- The task -
Which of the lines below contain the string "diode"? Copy each one.

START Available data

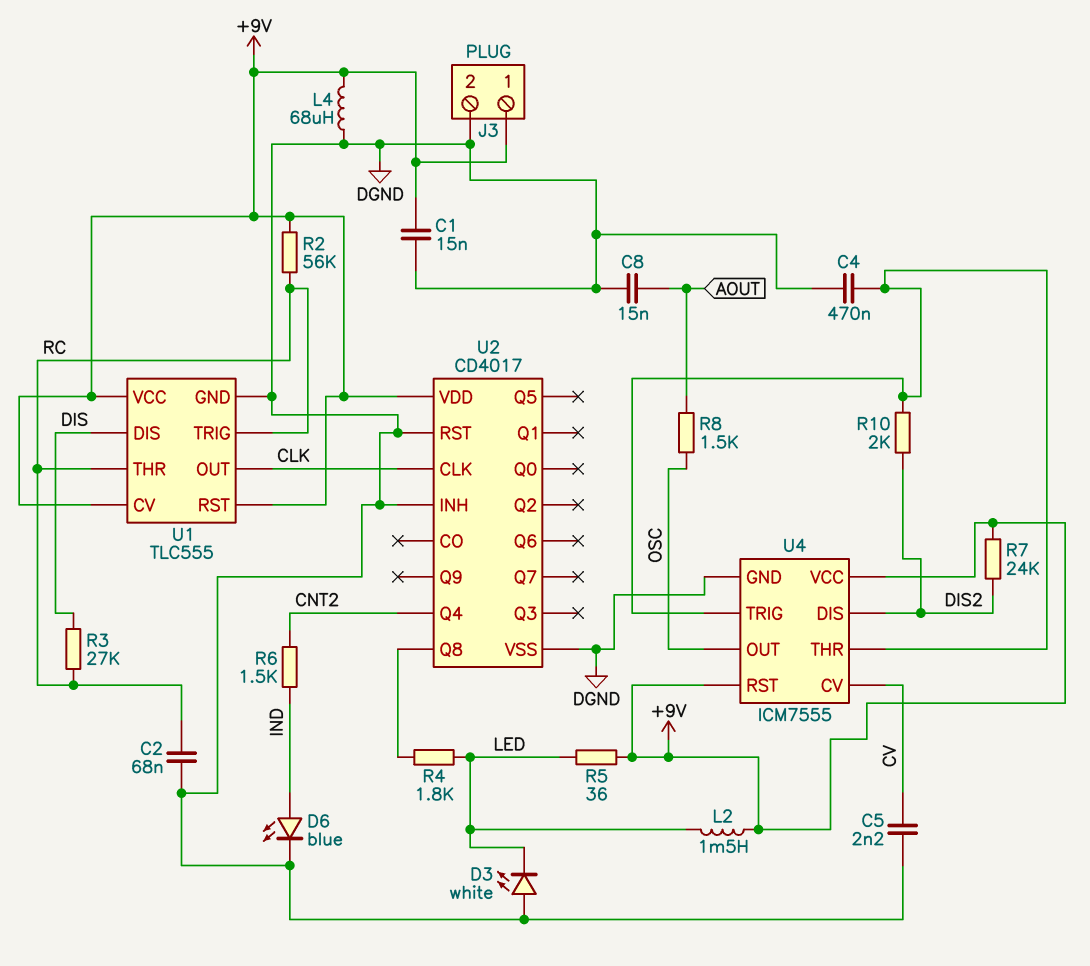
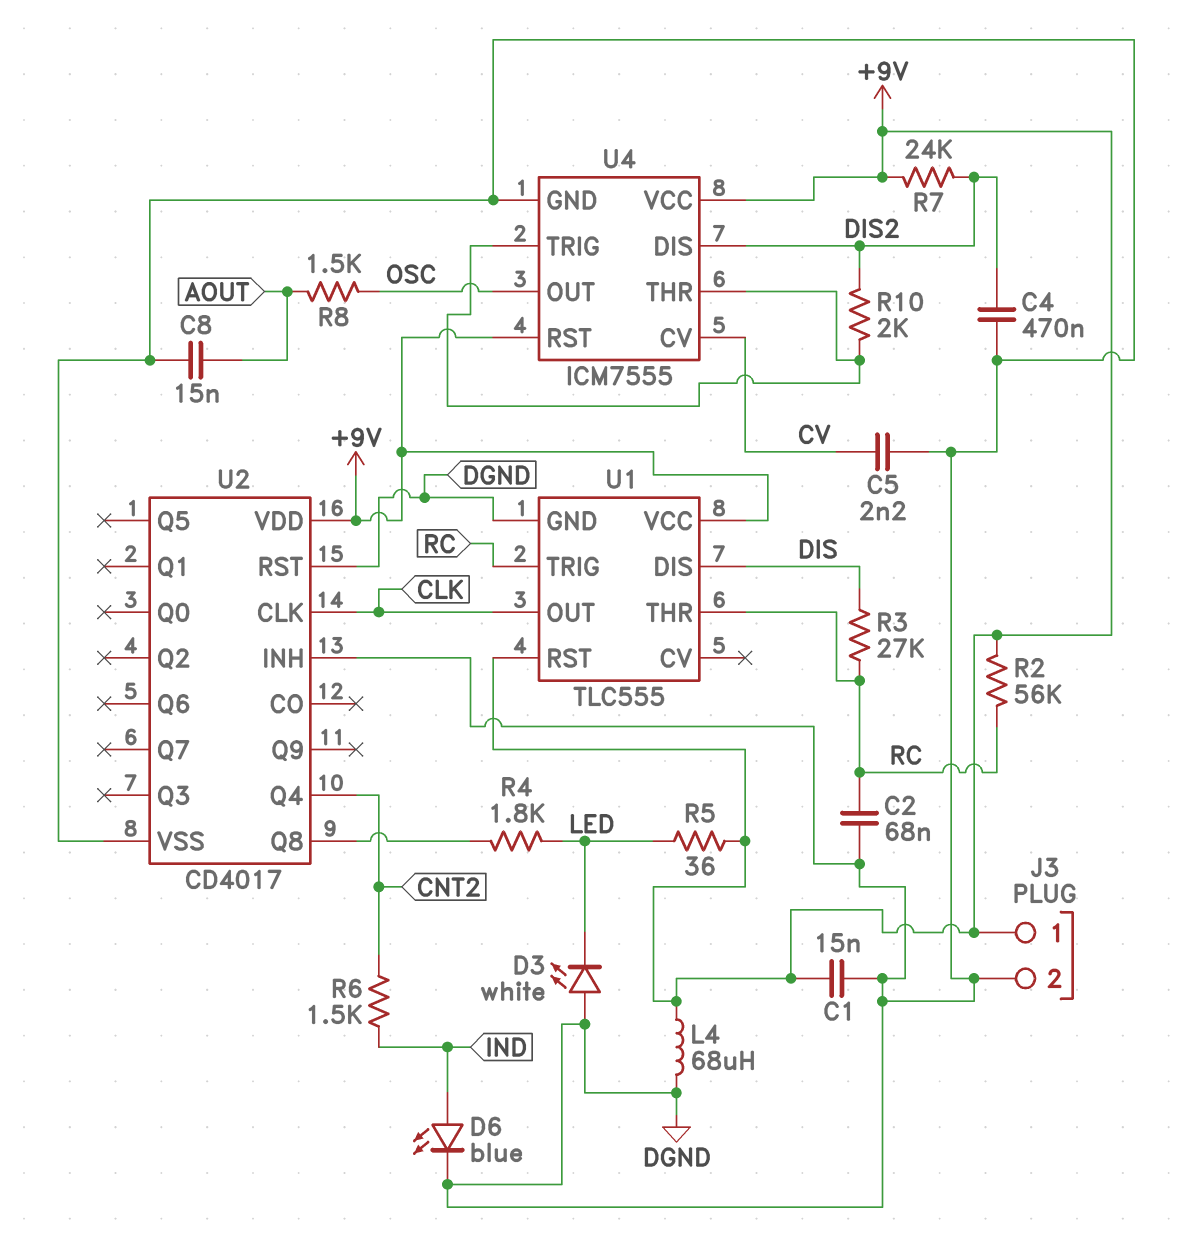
C4: 470nF (DGND, U4/THR) -> 470nF (DGND, DIS2)
L2: 1.5mH (+9V, LED) -> none
U1 pin CV: +9V -> none

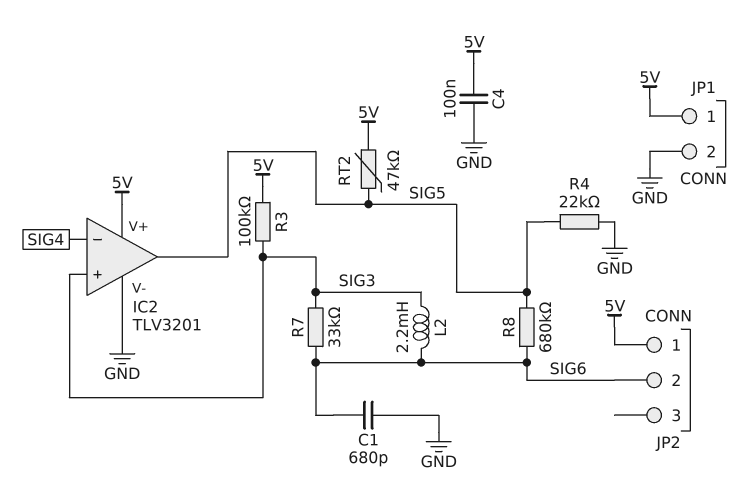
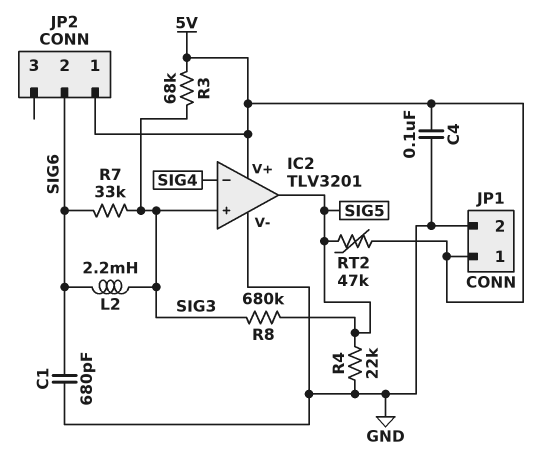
R3: 100k (5V, SIG3) -> 68k (5V, SIG3)
R8: 680k (SIG5, SIG6) -> 680k (SIG3, SIG5)

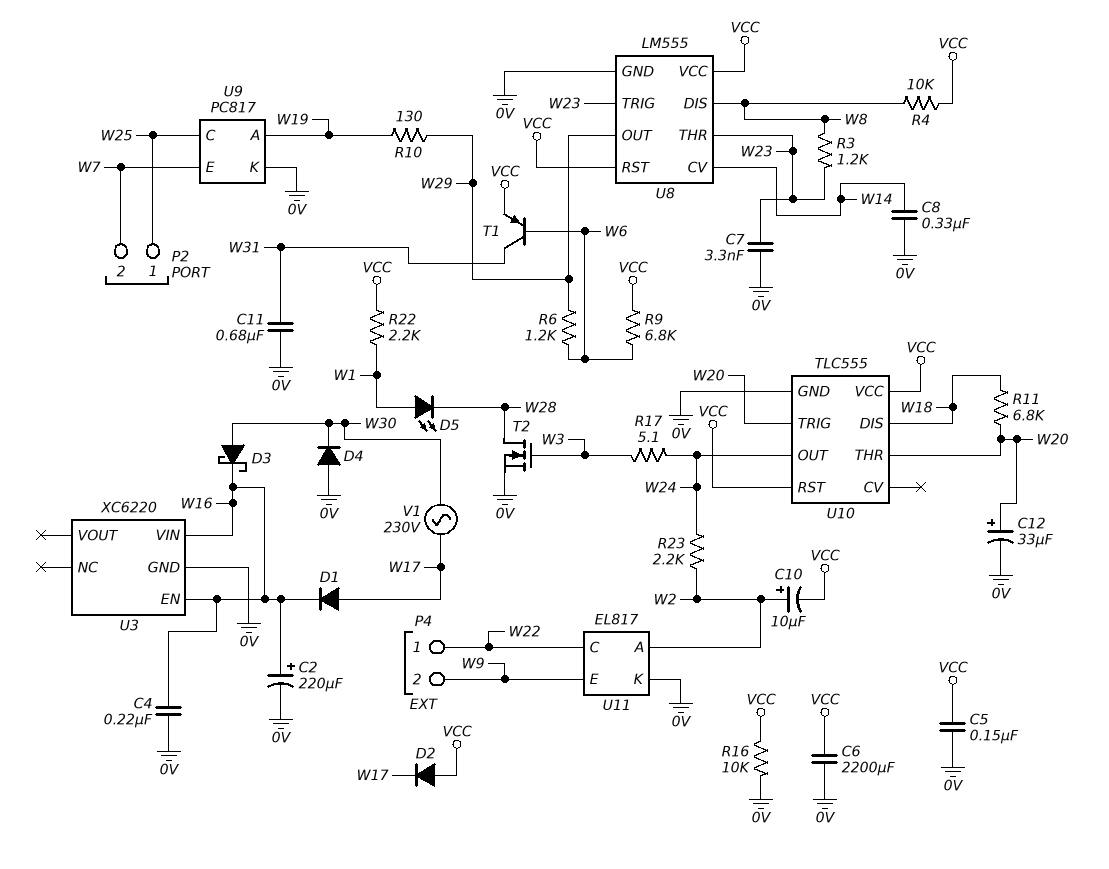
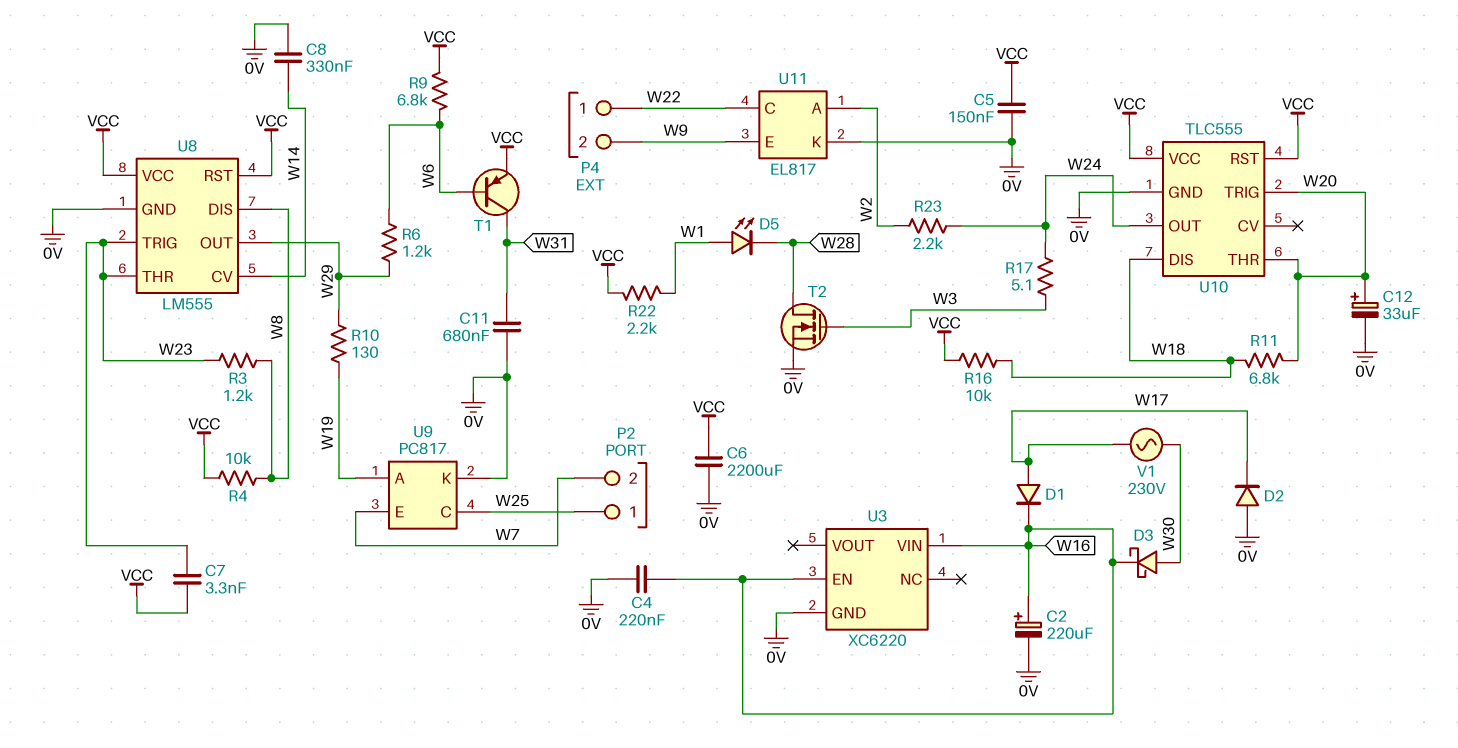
C7: 3.3nF (0V, W23) -> 3.3nF (VCC, W23)
C10: 10uF (plus W2, minus VCC) -> none
D2: diode (A VCC, K W17) -> diode (A 0V, K W17)
D4: diode (A 0V, K W30) -> none
R16: 10k (0V, VCC) -> 10k (VCC, W18)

END Available data

- Exercise result -
D2: diode (A VCC, K W17) -> diode (A 0V, K W17)
D4: diode (A 0V, K W30) -> none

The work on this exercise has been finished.